_Instructions for the task_
Please write out the data below once more, exactly as it stands.

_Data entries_
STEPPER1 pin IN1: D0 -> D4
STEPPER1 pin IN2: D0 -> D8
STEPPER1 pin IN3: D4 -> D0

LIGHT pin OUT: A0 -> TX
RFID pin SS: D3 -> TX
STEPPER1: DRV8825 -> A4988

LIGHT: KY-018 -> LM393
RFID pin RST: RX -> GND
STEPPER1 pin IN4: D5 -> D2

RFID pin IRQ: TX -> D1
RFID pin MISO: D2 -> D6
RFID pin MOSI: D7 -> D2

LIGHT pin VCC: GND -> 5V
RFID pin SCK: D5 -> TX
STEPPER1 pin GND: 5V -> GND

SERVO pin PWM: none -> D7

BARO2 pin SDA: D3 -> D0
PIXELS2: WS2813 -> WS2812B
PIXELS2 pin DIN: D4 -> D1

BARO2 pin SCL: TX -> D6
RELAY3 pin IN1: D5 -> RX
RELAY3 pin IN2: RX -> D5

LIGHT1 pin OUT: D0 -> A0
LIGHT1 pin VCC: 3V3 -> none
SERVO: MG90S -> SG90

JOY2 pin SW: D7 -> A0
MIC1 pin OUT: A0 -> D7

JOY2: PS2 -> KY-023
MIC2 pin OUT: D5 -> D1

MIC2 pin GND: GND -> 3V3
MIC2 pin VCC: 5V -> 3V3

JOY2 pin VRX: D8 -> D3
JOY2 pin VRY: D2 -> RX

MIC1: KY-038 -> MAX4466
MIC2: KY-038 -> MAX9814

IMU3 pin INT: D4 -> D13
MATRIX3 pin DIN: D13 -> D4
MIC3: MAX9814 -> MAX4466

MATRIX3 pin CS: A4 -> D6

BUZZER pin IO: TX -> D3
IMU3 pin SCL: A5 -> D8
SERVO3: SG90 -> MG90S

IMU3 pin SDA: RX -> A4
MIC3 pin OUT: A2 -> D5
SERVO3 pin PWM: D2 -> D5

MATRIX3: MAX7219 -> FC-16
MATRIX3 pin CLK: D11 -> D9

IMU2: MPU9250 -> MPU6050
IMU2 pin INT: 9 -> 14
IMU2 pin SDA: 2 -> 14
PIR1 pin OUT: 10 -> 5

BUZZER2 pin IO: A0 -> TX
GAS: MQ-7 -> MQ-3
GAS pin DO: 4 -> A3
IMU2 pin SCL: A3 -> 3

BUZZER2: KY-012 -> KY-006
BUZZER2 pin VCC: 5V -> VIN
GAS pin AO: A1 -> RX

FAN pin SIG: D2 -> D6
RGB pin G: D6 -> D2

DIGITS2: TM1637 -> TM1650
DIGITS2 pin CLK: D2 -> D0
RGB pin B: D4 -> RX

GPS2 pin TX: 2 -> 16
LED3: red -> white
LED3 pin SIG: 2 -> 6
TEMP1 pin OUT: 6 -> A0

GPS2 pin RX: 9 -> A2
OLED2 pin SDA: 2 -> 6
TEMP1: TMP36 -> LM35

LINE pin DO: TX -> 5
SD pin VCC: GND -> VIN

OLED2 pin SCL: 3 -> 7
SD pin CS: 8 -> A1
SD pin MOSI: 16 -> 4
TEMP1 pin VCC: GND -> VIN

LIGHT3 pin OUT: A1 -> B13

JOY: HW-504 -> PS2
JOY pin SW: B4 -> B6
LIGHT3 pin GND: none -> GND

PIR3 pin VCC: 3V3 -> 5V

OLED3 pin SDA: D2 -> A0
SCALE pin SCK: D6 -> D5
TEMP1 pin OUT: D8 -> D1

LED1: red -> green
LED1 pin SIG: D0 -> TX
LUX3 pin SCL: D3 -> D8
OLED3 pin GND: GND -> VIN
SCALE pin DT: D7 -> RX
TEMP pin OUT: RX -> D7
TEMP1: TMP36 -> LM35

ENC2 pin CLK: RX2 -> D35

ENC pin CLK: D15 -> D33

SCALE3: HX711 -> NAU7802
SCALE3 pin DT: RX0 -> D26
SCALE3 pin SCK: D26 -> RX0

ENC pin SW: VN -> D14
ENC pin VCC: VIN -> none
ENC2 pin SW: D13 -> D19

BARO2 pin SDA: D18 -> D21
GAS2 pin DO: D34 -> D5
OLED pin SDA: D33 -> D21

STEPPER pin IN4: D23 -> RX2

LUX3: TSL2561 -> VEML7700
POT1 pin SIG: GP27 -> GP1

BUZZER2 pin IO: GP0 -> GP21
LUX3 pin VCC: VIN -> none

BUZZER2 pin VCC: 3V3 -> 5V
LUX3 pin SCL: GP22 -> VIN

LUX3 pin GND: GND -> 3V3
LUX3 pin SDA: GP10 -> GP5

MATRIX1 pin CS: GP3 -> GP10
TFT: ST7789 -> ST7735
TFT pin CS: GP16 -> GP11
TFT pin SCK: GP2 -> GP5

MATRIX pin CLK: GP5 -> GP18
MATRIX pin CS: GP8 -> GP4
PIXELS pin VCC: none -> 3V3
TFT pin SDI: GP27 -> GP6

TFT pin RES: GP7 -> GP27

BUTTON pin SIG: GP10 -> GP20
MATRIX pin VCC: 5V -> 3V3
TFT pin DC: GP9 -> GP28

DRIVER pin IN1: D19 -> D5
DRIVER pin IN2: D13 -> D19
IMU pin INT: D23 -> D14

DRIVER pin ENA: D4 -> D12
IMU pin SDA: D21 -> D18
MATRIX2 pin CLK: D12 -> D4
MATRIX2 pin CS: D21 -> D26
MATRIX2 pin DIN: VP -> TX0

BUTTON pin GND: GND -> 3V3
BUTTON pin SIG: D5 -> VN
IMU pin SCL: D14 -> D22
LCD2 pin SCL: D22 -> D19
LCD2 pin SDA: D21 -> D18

_Task result_
STEPPER1 pin IN1: D0 -> D4
STEPPER1 pin IN2: D0 -> D8
STEPPER1 pin IN3: D4 -> D0

LIGHT pin OUT: A0 -> TX
RFID pin SS: D3 -> TX
STEPPER1: DRV8825 -> A4988

LIGHT: KY-018 -> LM393
RFID pin RST: RX -> GND
STEPPER1 pin IN4: D5 -> D2

RFID pin IRQ: TX -> D1
RFID pin MISO: D2 -> D6
RFID pin MOSI: D7 -> D2

LIGHT pin VCC: GND -> 5V
RFID pin SCK: D5 -> TX
STEPPER1 pin GND: 5V -> GND

SERVO pin PWM: none -> D7

BARO2 pin SDA: D3 -> D0
PIXELS2: WS2813 -> WS2812B
PIXELS2 pin DIN: D4 -> D1

BARO2 pin SCL: TX -> D6
RELAY3 pin IN1: D5 -> RX
RELAY3 pin IN2: RX -> D5

LIGHT1 pin OUT: D0 -> A0
LIGHT1 pin VCC: 3V3 -> none
SERVO: MG90S -> SG90

JOY2 pin SW: D7 -> A0
MIC1 pin OUT: A0 -> D7

JOY2: PS2 -> KY-023
MIC2 pin OUT: D5 -> D1

MIC2 pin GND: GND -> 3V3
MIC2 pin VCC: 5V -> 3V3

JOY2 pin VRX: D8 -> D3
JOY2 pin VRY: D2 -> RX

MIC1: KY-038 -> MAX4466
MIC2: KY-038 -> MAX9814

IMU3 pin INT: D4 -> D13
MATRIX3 pin DIN: D13 -> D4
MIC3: MAX9814 -> MAX4466

MATRIX3 pin CS: A4 -> D6

BUZZER pin IO: TX -> D3
IMU3 pin SCL: A5 -> D8
SERVO3: SG90 -> MG90S

IMU3 pin SDA: RX -> A4
MIC3 pin OUT: A2 -> D5
SERVO3 pin PWM: D2 -> D5

MATRIX3: MAX7219 -> FC-16
MATRIX3 pin CLK: D11 -> D9

IMU2: MPU9250 -> MPU6050
IMU2 pin INT: 9 -> 14
IMU2 pin SDA: 2 -> 14
PIR1 pin OUT: 10 -> 5

BUZZER2 pin IO: A0 -> TX
GAS: MQ-7 -> MQ-3
GAS pin DO: 4 -> A3
IMU2 pin SCL: A3 -> 3

BUZZER2: KY-012 -> KY-006
BUZZER2 pin VCC: 5V -> VIN
GAS pin AO: A1 -> RX

FAN pin SIG: D2 -> D6
RGB pin G: D6 -> D2

DIGITS2: TM1637 -> TM1650
DIGITS2 pin CLK: D2 -> D0
RGB pin B: D4 -> RX

GPS2 pin TX: 2 -> 16
LED3: red -> white
LED3 pin SIG: 2 -> 6
TEMP1 pin OUT: 6 -> A0

GPS2 pin RX: 9 -> A2
OLED2 pin SDA: 2 -> 6
TEMP1: TMP36 -> LM35

LINE pin DO: TX -> 5
SD pin VCC: GND -> VIN

OLED2 pin SCL: 3 -> 7
SD pin CS: 8 -> A1
SD pin MOSI: 16 -> 4
TEMP1 pin VCC: GND -> VIN

LIGHT3 pin OUT: A1 -> B13

JOY: HW-504 -> PS2
JOY pin SW: B4 -> B6
LIGHT3 pin GND: none -> GND

PIR3 pin VCC: 3V3 -> 5V

OLED3 pin SDA: D2 -> A0
SCALE pin SCK: D6 -> D5
TEMP1 pin OUT: D8 -> D1

LED1: red -> green
LED1 pin SIG: D0 -> TX
LUX3 pin SCL: D3 -> D8
OLED3 pin GND: GND -> VIN
SCALE pin DT: D7 -> RX
TEMP pin OUT: RX -> D7
TEMP1: TMP36 -> LM35

ENC2 pin CLK: RX2 -> D35

ENC pin CLK: D15 -> D33

SCALE3: HX711 -> NAU7802
SCALE3 pin DT: RX0 -> D26
SCALE3 pin SCK: D26 -> RX0

ENC pin SW: VN -> D14
ENC pin VCC: VIN -> none
ENC2 pin SW: D13 -> D19

BARO2 pin SDA: D18 -> D21
GAS2 pin DO: D34 -> D5
OLED pin SDA: D33 -> D21

STEPPER pin IN4: D23 -> RX2

LUX3: TSL2561 -> VEML7700
POT1 pin SIG: GP27 -> GP1

BUZZER2 pin IO: GP0 -> GP21
LUX3 pin VCC: VIN -> none

BUZZER2 pin VCC: 3V3 -> 5V
LUX3 pin SCL: GP22 -> VIN

LUX3 pin GND: GND -> 3V3
LUX3 pin SDA: GP10 -> GP5

MATRIX1 pin CS: GP3 -> GP10
TFT: ST7789 -> ST7735
TFT pin CS: GP16 -> GP11
TFT pin SCK: GP2 -> GP5

MATRIX pin CLK: GP5 -> GP18
MATRIX pin CS: GP8 -> GP4
PIXELS pin VCC: none -> 3V3
TFT pin SDI: GP27 -> GP6

TFT pin RES: GP7 -> GP27

BUTTON pin SIG: GP10 -> GP20
MATRIX pin VCC: 5V -> 3V3
TFT pin DC: GP9 -> GP28

DRIVER pin IN1: D19 -> D5
DRIVER pin IN2: D13 -> D19
IMU pin INT: D23 -> D14

DRIVER pin ENA: D4 -> D12
IMU pin SDA: D21 -> D18
MATRIX2 pin CLK: D12 -> D4
MATRIX2 pin CS: D21 -> D26
MATRIX2 pin DIN: VP -> TX0

BUTTON pin GND: GND -> 3V3
BUTTON pin SIG: D5 -> VN
IMU pin SCL: D14 -> D22
LCD2 pin SCL: D22 -> D19
LCD2 pin SDA: D21 -> D18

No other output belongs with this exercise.